### PROMPT:
Each line from the one with "R8: 22k (VDD, W7) -> 22k (VDD, W9)" through the last line of the material is to be printed exactly; no other line and no picture belongs in the copy.
------ DATA TO EXAMINE ------
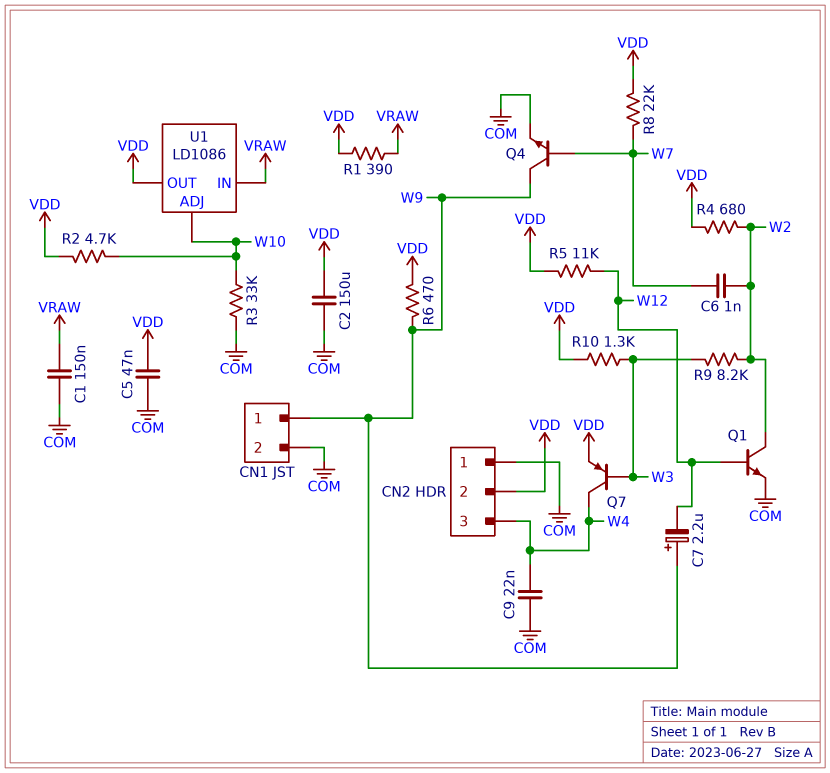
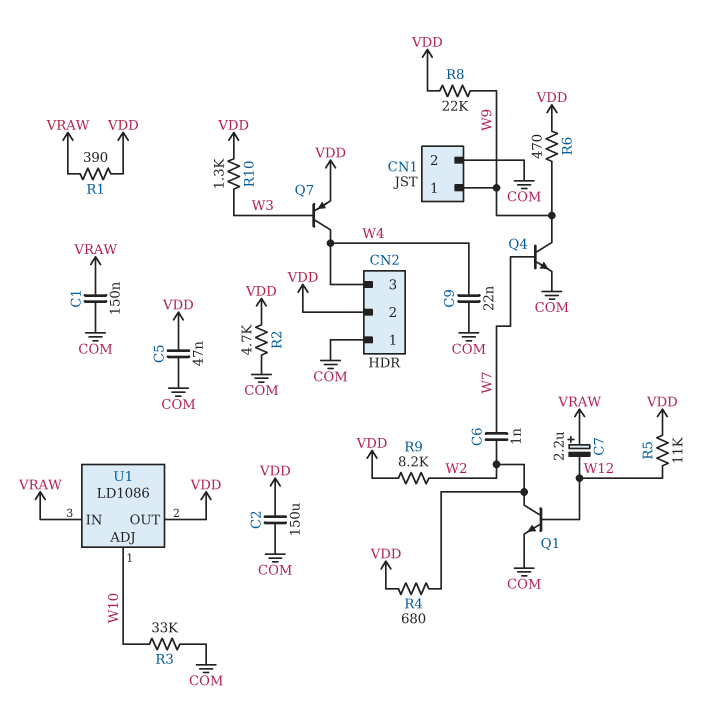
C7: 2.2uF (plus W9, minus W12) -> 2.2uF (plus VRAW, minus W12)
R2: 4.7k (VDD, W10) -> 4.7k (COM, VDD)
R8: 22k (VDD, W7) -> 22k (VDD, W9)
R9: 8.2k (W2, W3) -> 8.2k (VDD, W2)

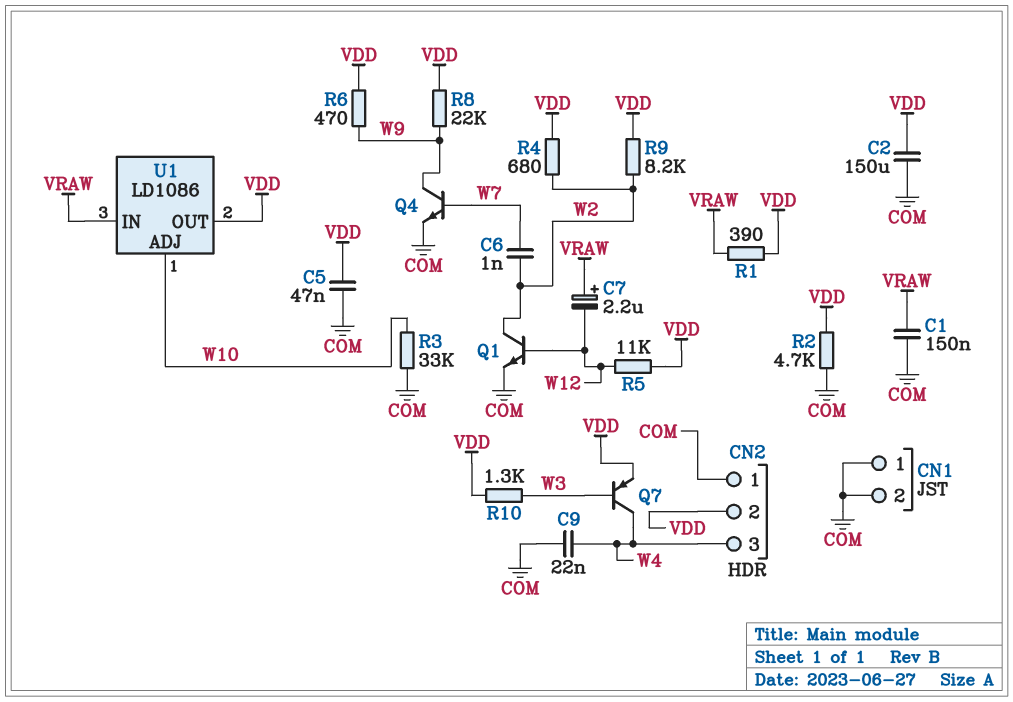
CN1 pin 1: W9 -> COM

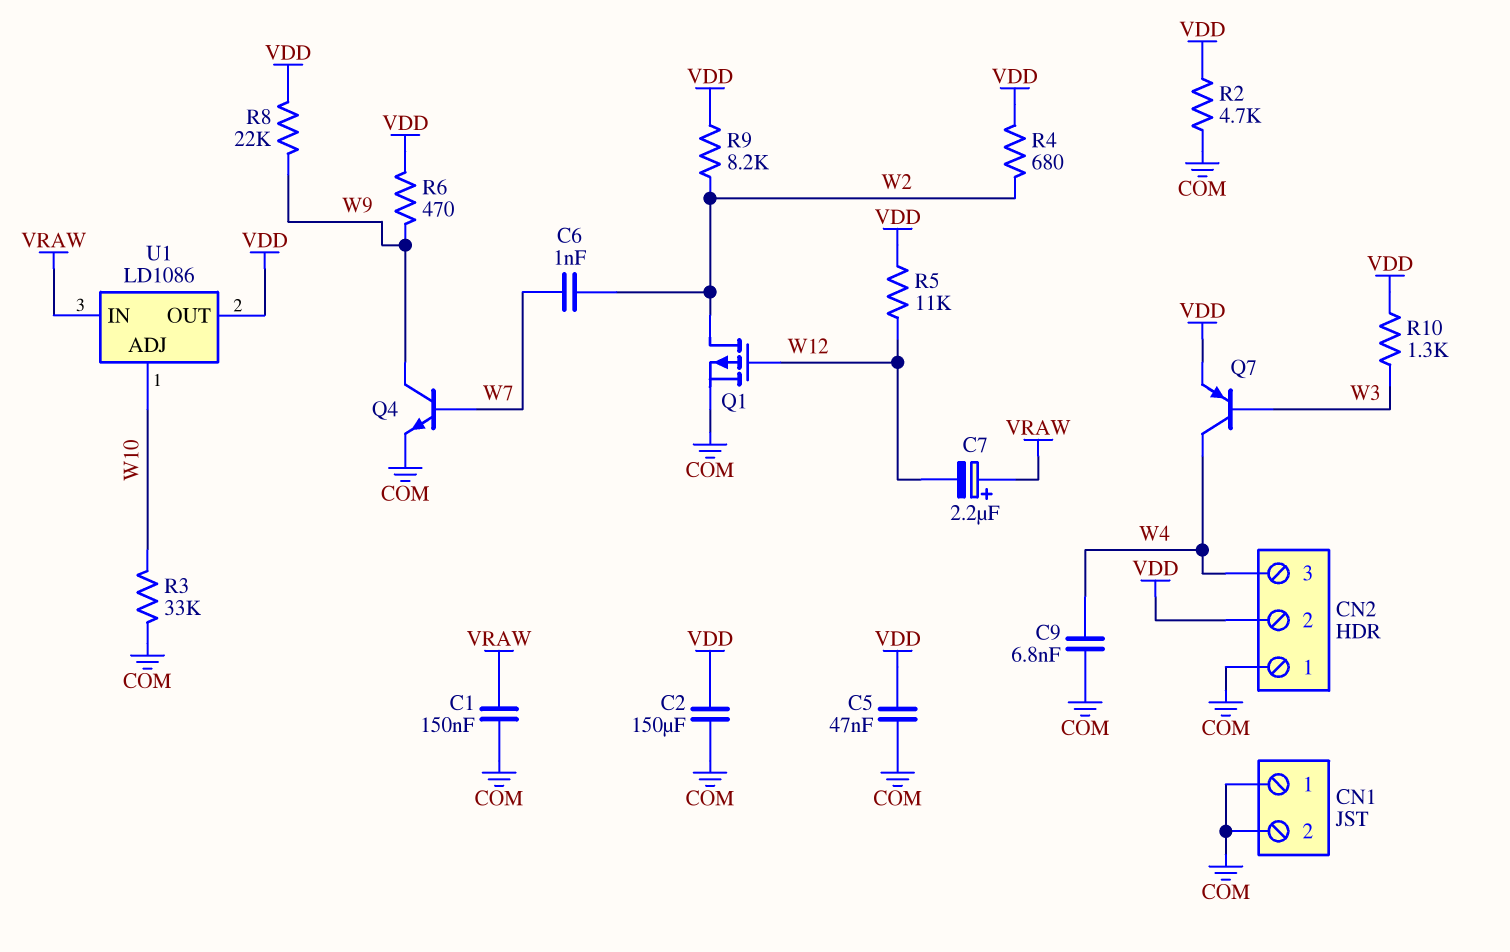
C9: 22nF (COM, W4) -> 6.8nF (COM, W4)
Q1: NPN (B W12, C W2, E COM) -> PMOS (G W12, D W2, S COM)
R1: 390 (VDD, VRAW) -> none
------
### EXERCISE OUTPUT:
R8: 22k (VDD, W7) -> 22k (VDD, W9)
R9: 8.2k (W2, W3) -> 8.2k (VDD, W2)

CN1 pin 1: W9 -> COM

C9: 22nF (COM, W4) -> 6.8nF (COM, W4)
Q1: NPN (B W12, C W2, E COM) -> PMOS (G W12, D W2, S COM)
R1: 390 (VDD, VRAW) -> none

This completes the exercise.